*The problem*.
As the answer, give exactly the lines of the records below from the one with "none -> black 1x2 brick [326,87,412,174]" through the one with "none -> black 1x3 brick [470,147,589,250]", ends included and pictures left out.

──────── Records for this task

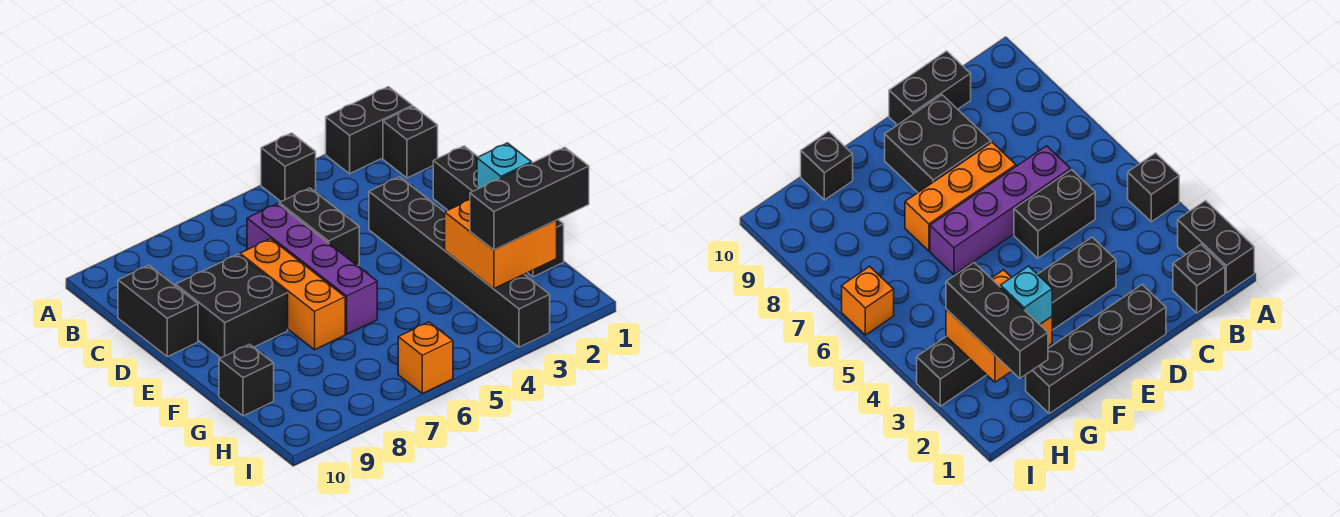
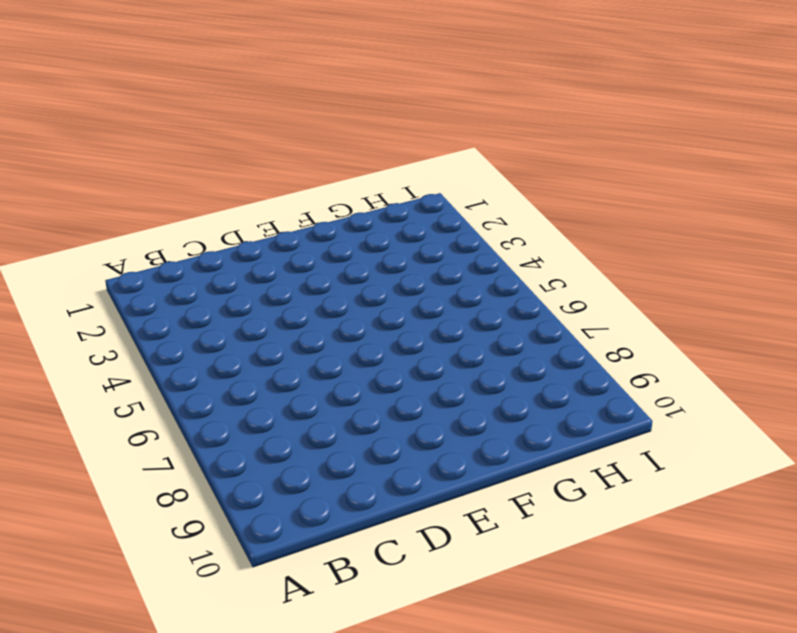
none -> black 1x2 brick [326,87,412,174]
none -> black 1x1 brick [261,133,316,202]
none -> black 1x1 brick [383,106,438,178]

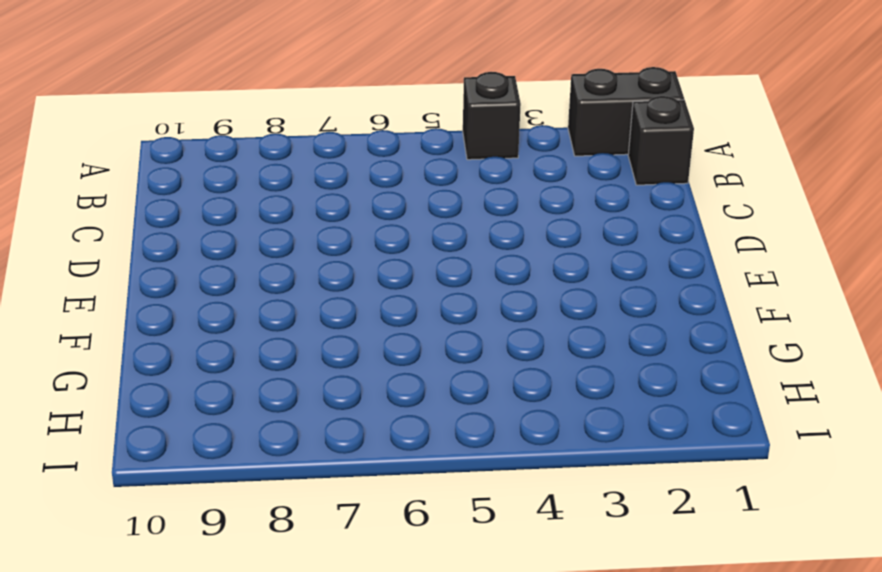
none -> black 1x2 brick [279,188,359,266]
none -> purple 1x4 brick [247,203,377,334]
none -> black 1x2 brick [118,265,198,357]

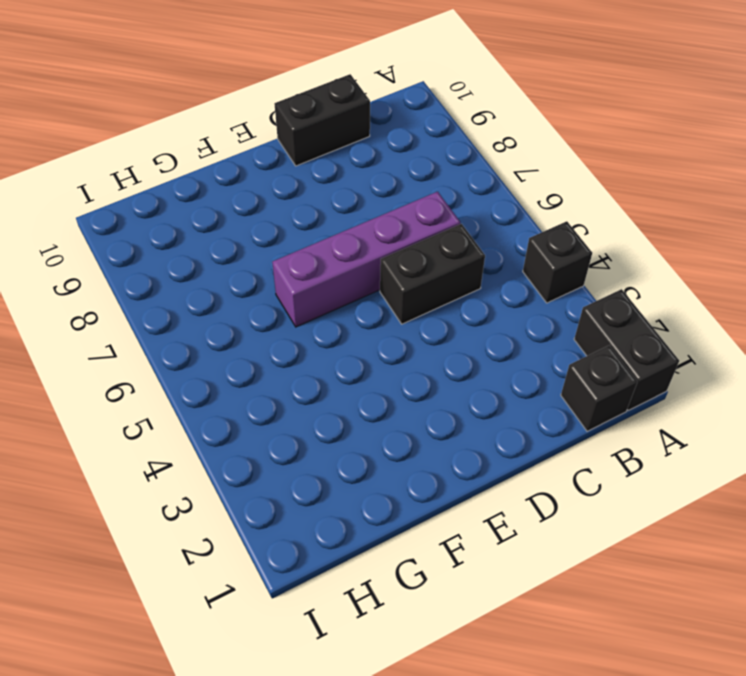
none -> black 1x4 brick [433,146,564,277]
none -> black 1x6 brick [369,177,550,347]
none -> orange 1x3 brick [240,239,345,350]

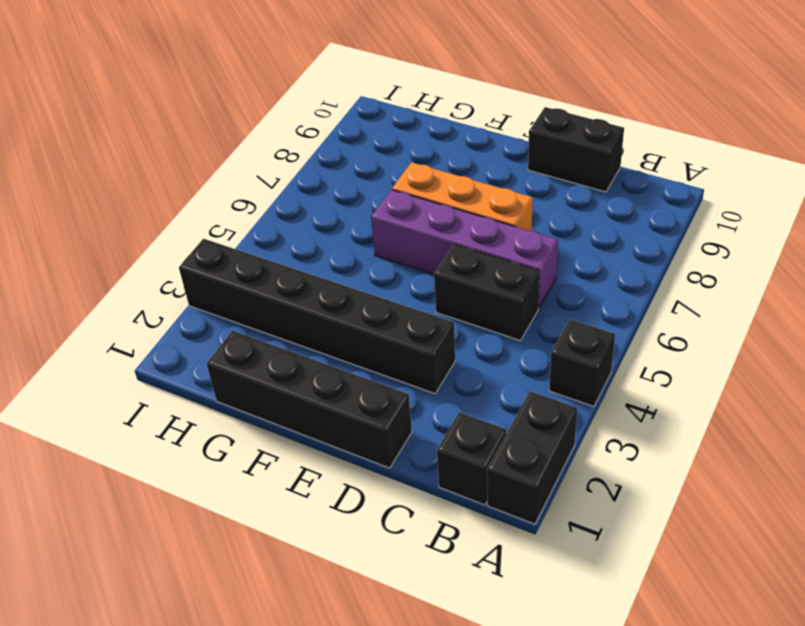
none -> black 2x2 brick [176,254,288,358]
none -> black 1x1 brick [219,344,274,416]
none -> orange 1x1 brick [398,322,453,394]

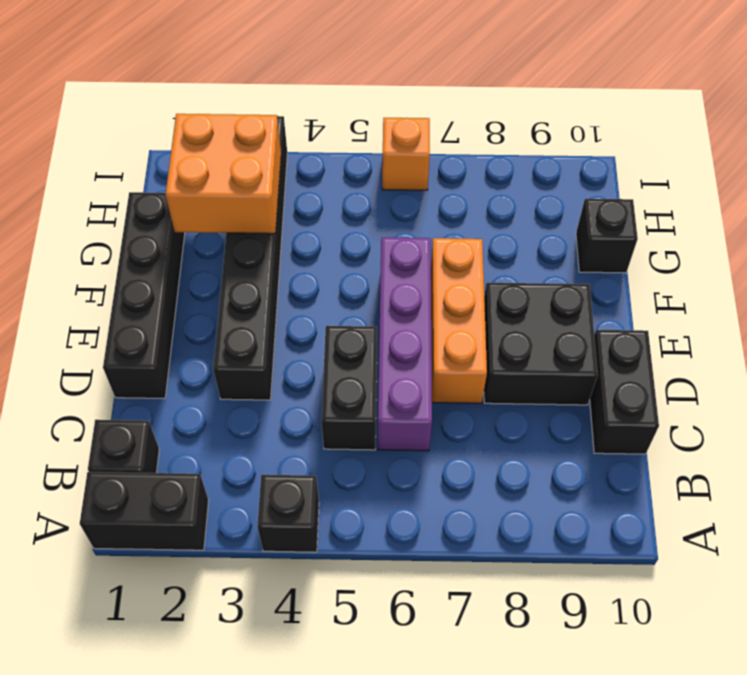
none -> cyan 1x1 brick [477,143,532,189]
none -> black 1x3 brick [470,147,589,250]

────────────────
──────── Records for this task

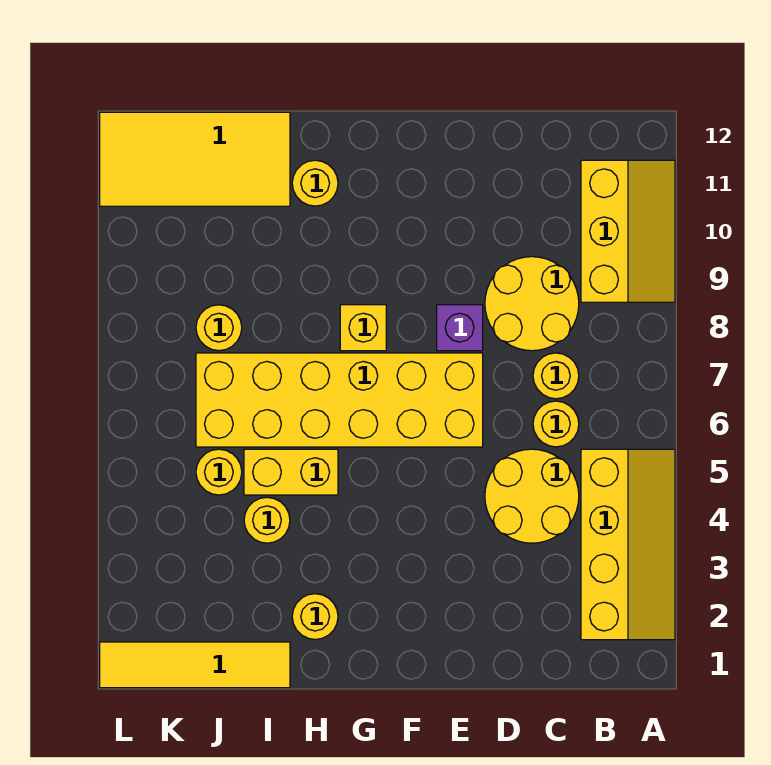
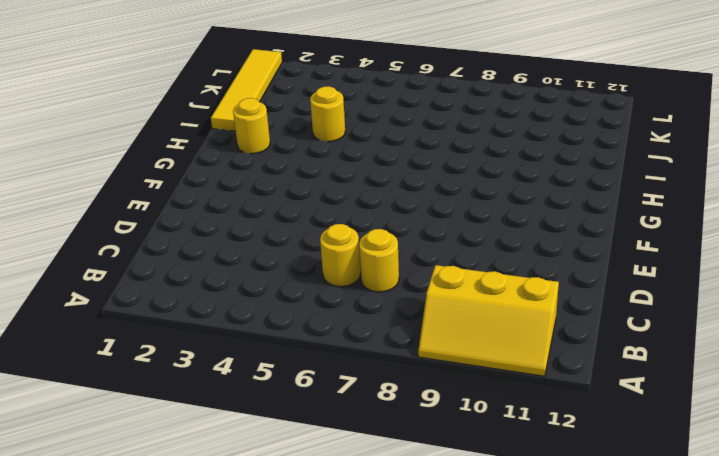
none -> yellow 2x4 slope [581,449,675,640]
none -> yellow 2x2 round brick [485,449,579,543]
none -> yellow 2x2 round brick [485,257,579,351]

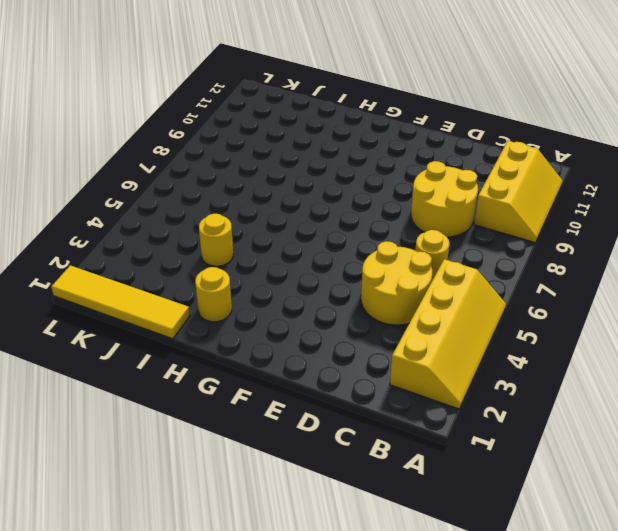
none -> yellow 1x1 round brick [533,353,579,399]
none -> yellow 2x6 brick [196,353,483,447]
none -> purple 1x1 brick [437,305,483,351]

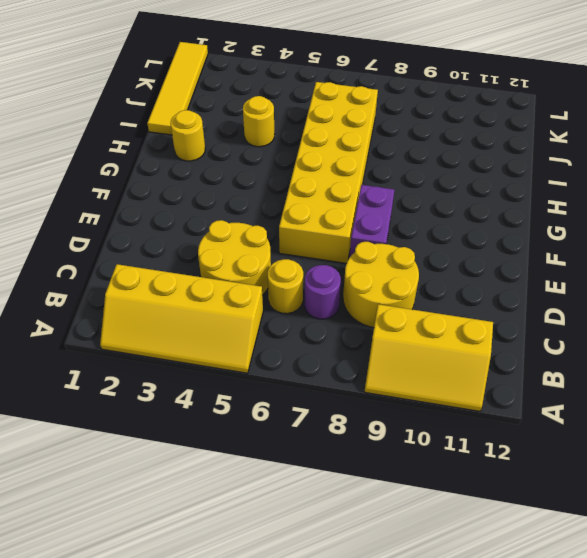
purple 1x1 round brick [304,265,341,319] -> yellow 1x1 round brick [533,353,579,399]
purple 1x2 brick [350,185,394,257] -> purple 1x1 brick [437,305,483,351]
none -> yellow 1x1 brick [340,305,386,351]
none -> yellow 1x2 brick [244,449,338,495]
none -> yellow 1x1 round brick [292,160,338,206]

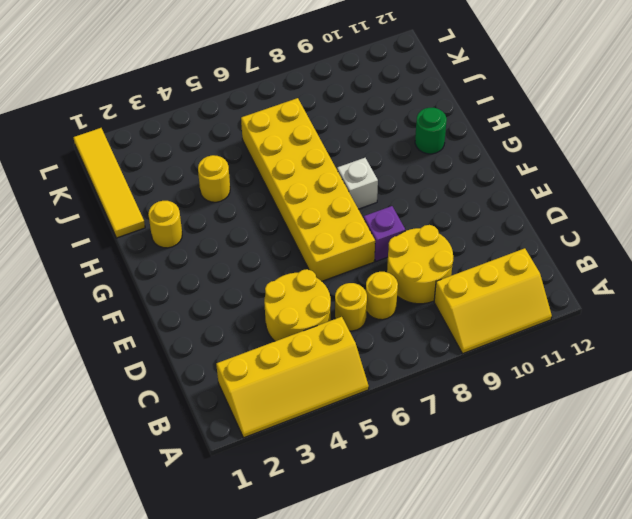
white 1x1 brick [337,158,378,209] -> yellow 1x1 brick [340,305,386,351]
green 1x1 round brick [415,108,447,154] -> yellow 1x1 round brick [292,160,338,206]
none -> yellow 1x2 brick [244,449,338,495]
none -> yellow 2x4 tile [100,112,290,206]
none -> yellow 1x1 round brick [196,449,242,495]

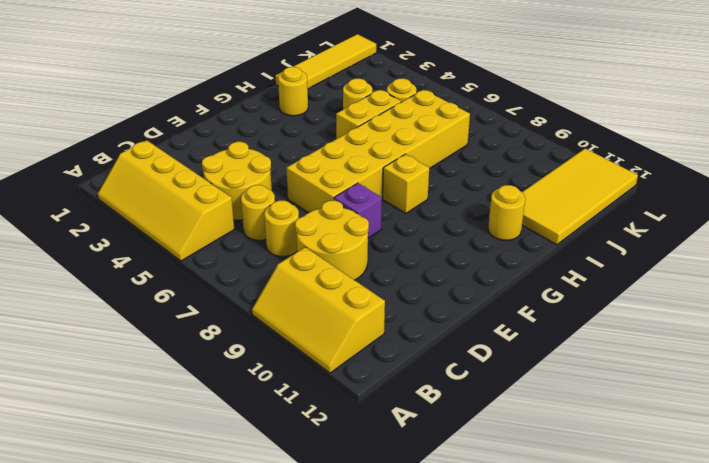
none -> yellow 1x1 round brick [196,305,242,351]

────────────────

*Your solution*.
none -> black 1x2 brick [326,87,412,174]
none -> black 1x1 brick [261,133,316,202]
none -> black 1x1 brick [383,106,438,178]

none -> black 1x2 brick [279,188,359,266]
none -> purple 1x4 brick [247,203,377,334]
none -> black 1x2 brick [118,265,198,357]

none -> black 1x4 brick [433,146,564,277]
none -> black 1x6 brick [369,177,550,347]
none -> orange 1x3 brick [240,239,345,350]

none -> black 2x2 brick [176,254,288,358]
none -> black 1x1 brick [219,344,274,416]
none -> orange 1x1 brick [398,322,453,394]

none -> cyan 1x1 brick [477,143,532,189]
none -> black 1x3 brick [470,147,589,250]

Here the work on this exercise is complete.